#### [DATA FOR PROCESSING]
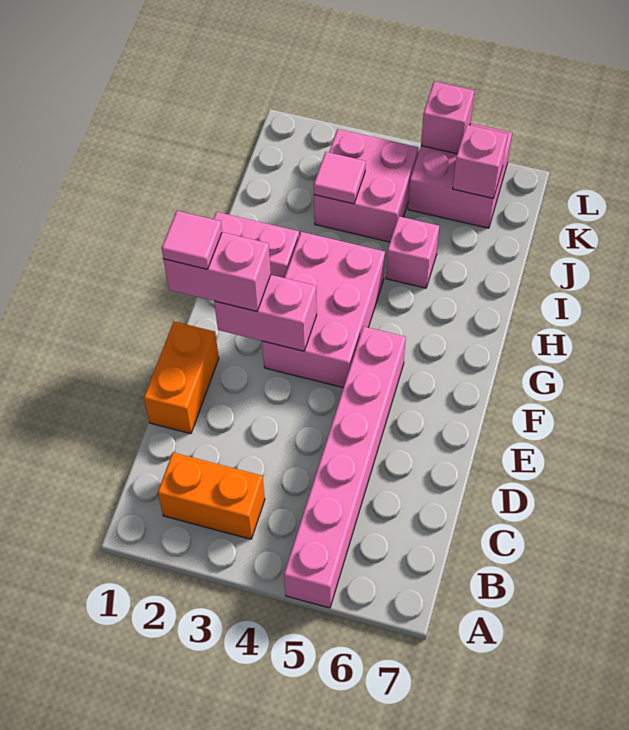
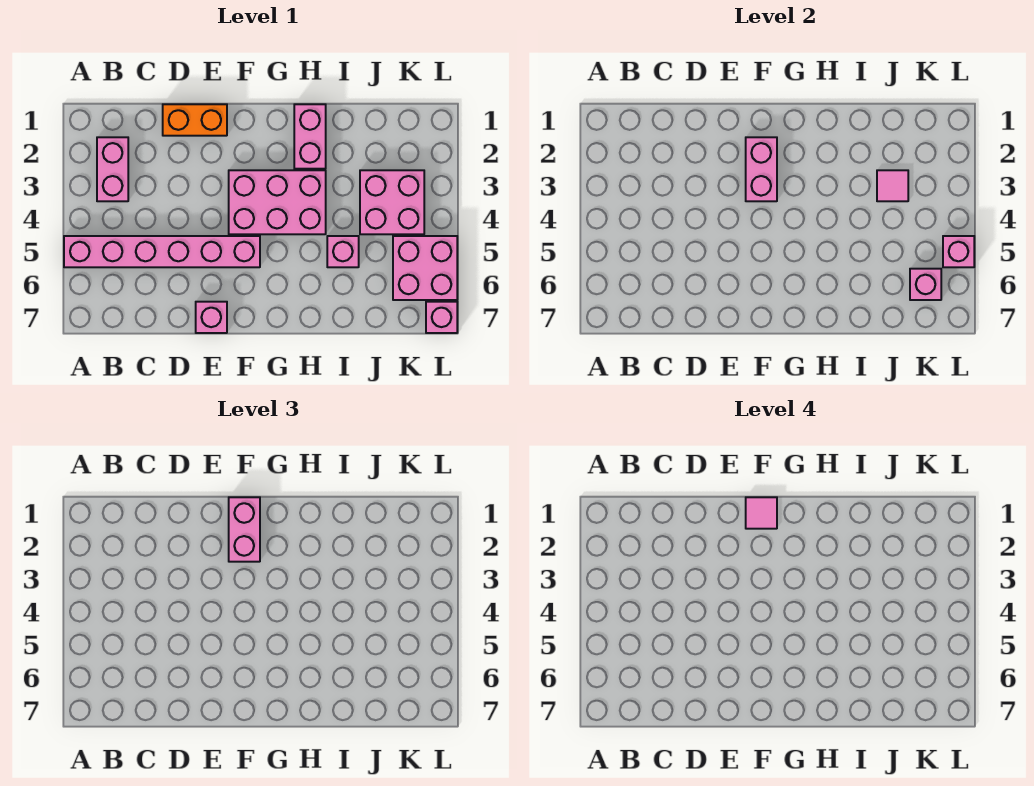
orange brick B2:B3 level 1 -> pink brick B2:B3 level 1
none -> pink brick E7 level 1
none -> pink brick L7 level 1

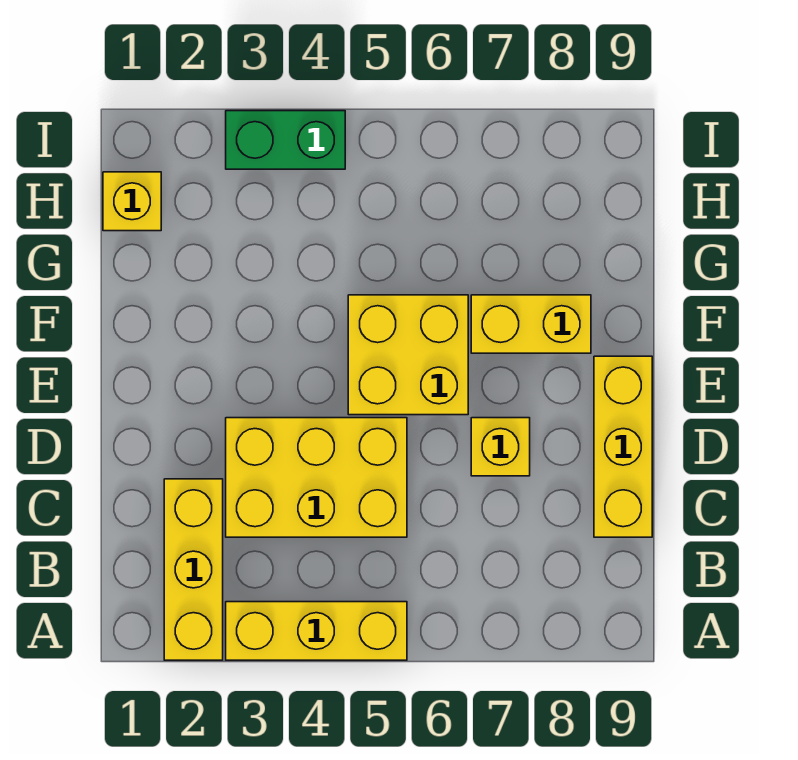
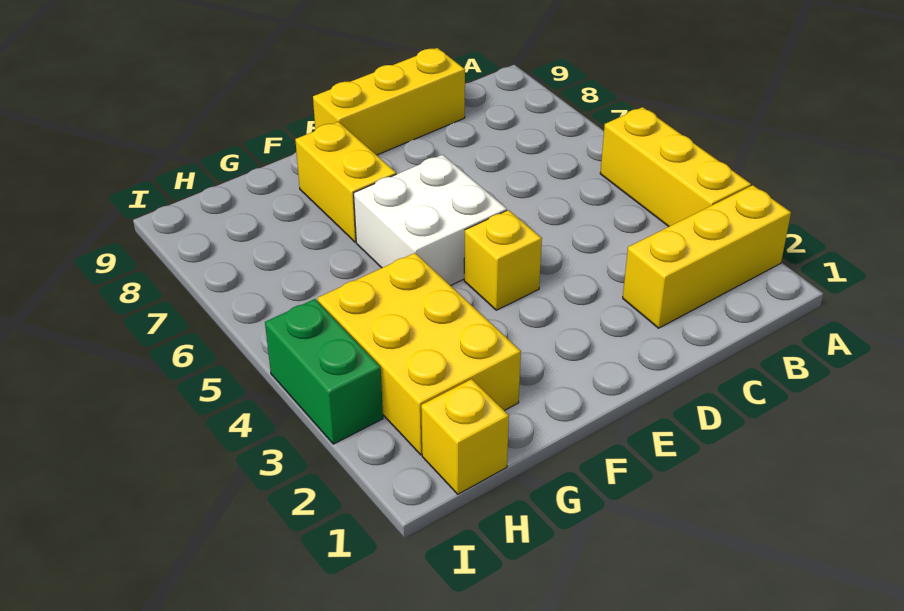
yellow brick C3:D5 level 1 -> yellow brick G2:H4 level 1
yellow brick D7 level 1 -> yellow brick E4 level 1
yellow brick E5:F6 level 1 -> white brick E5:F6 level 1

#### [YOUR ASSIGNMENT]
A word-for-word copy of the entries is needed, with no pictures in it.

#### [RESPONSE TO THE EXERCISE]
orange brick B2:B3 level 1 -> pink brick B2:B3 level 1
none -> pink brick E7 level 1
none -> pink brick L7 level 1

yellow brick C3:D5 level 1 -> yellow brick G2:H4 level 1
yellow brick D7 level 1 -> yellow brick E4 level 1
yellow brick E5:F6 level 1 -> white brick E5:F6 level 1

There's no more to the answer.